ACTIVITY
Please print the entries exactly, omitting each image.

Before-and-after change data
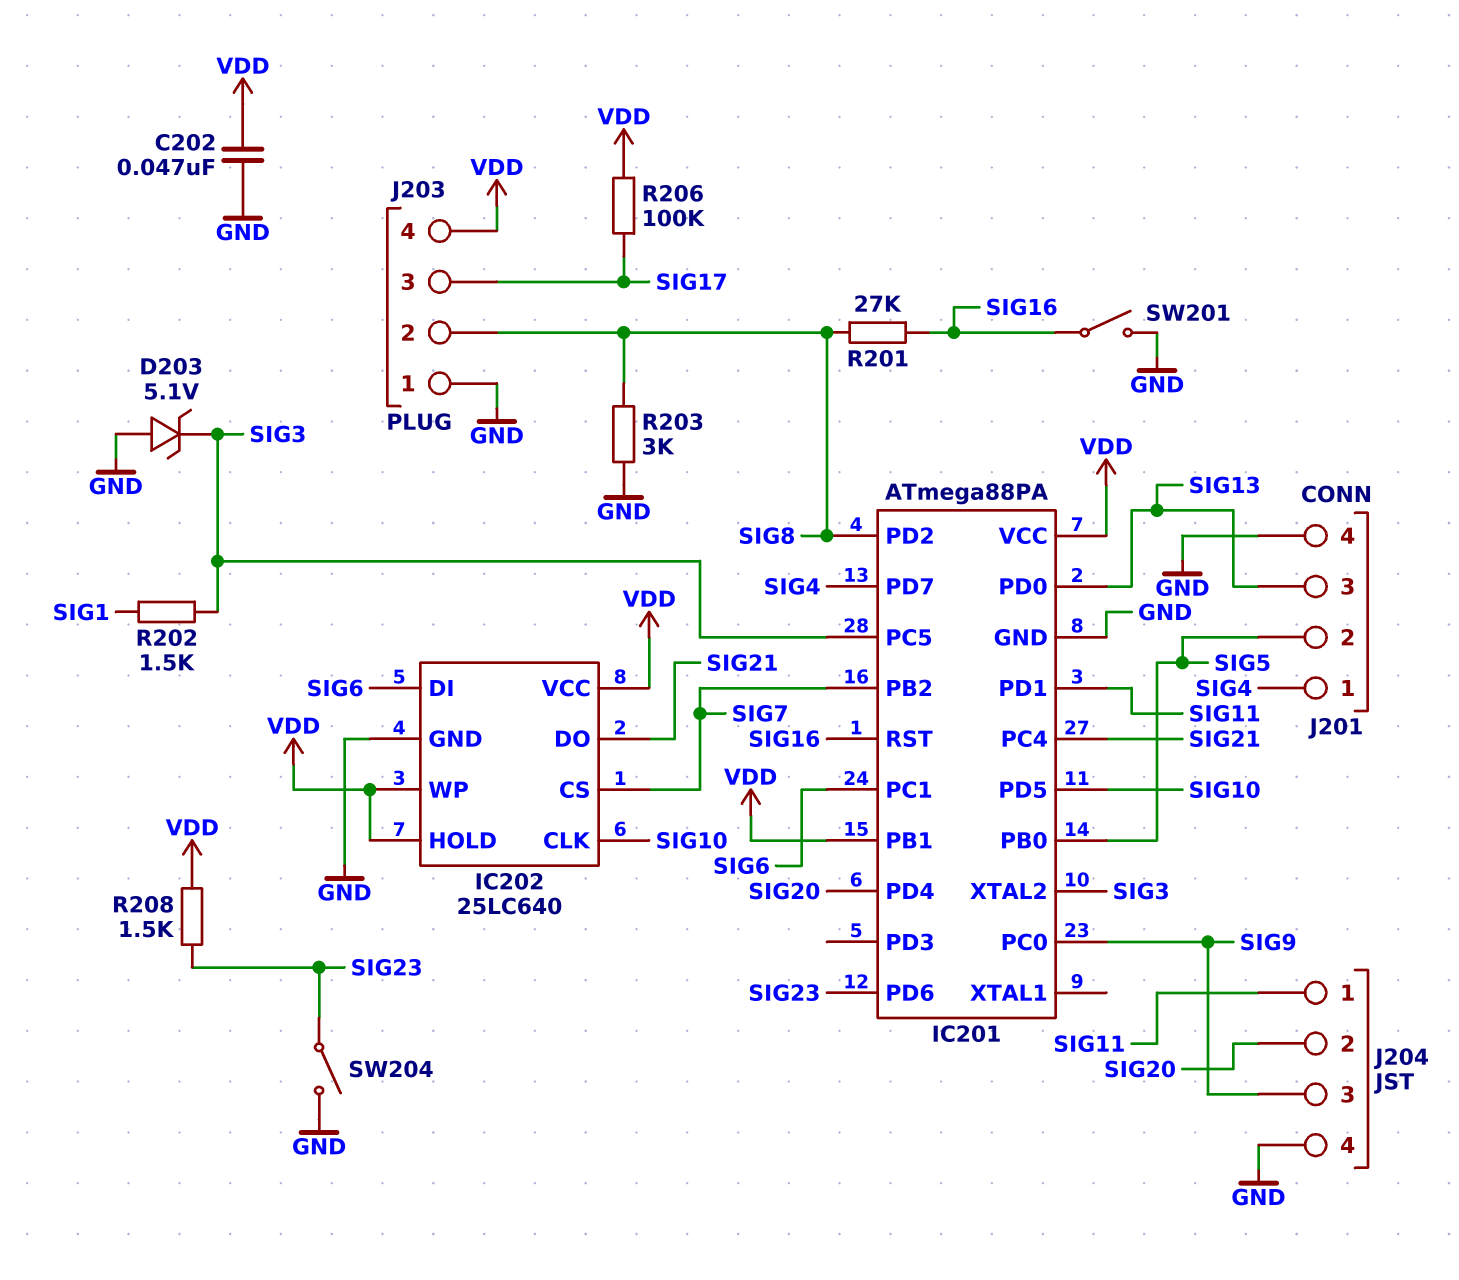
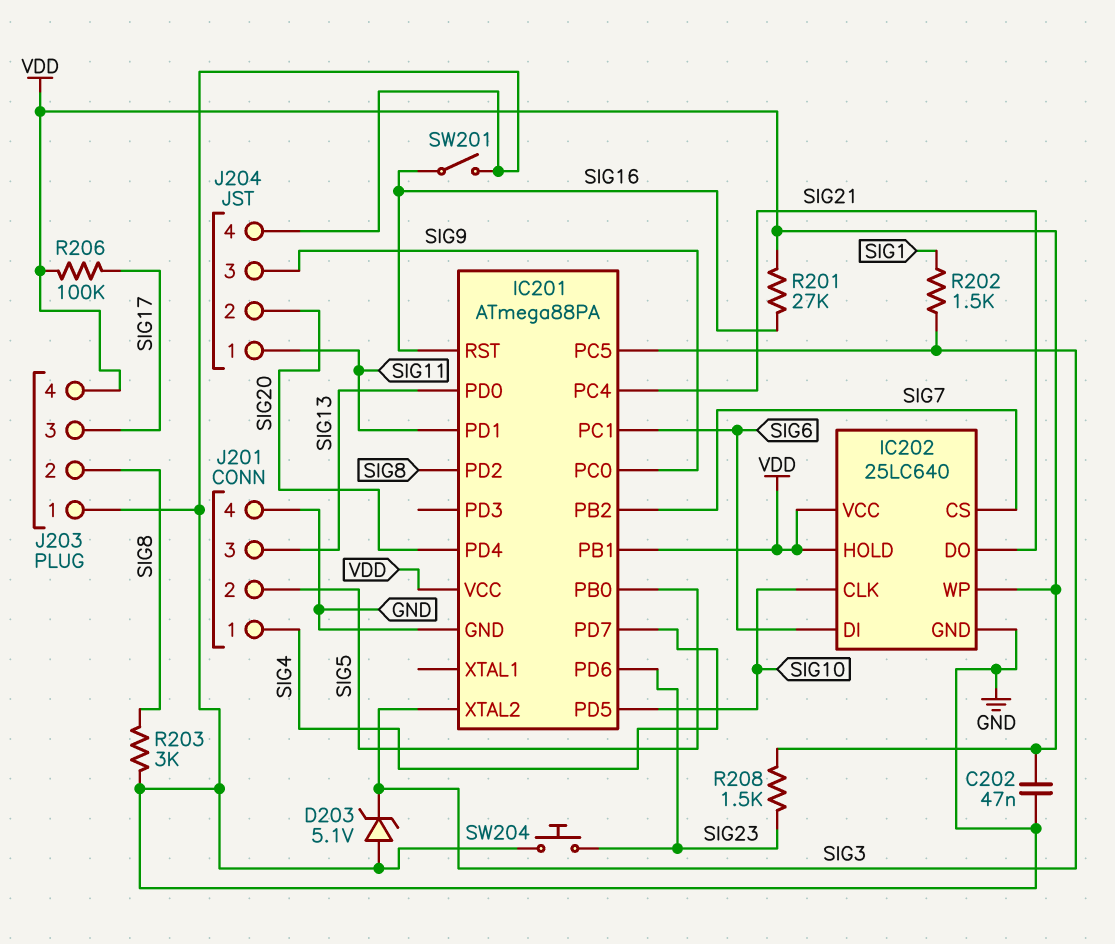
R201: 27k (SIG8, SIG16) -> 27k (SIG16, VDD)
SW204: switch (GND, SIG23) -> button (GND, SIG23)

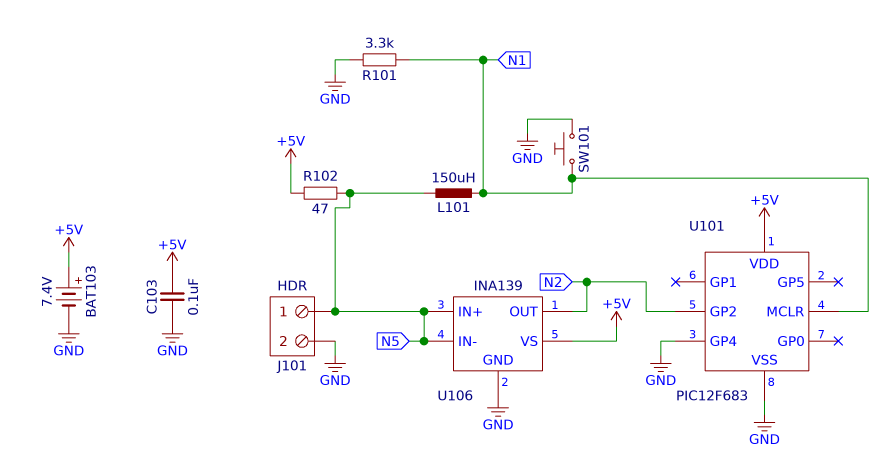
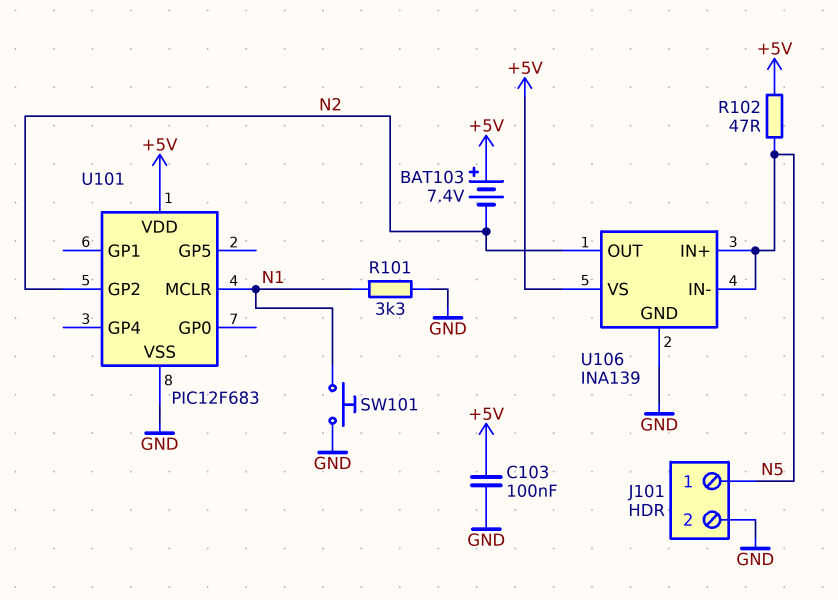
BAT103: 7.4V (plus +5V, minus GND) -> 7.4V (plus +5V, minus N2)
L101: 150uH (N1, N5) -> none
U101 pin GP4: GND -> none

RESPONSE
R201: 27k (SIG8, SIG16) -> 27k (SIG16, VDD)
SW204: switch (GND, SIG23) -> button (GND, SIG23)

BAT103: 7.4V (plus +5V, minus GND) -> 7.4V (plus +5V, minus N2)
L101: 150uH (N1, N5) -> none
U101 pin GP4: GND -> none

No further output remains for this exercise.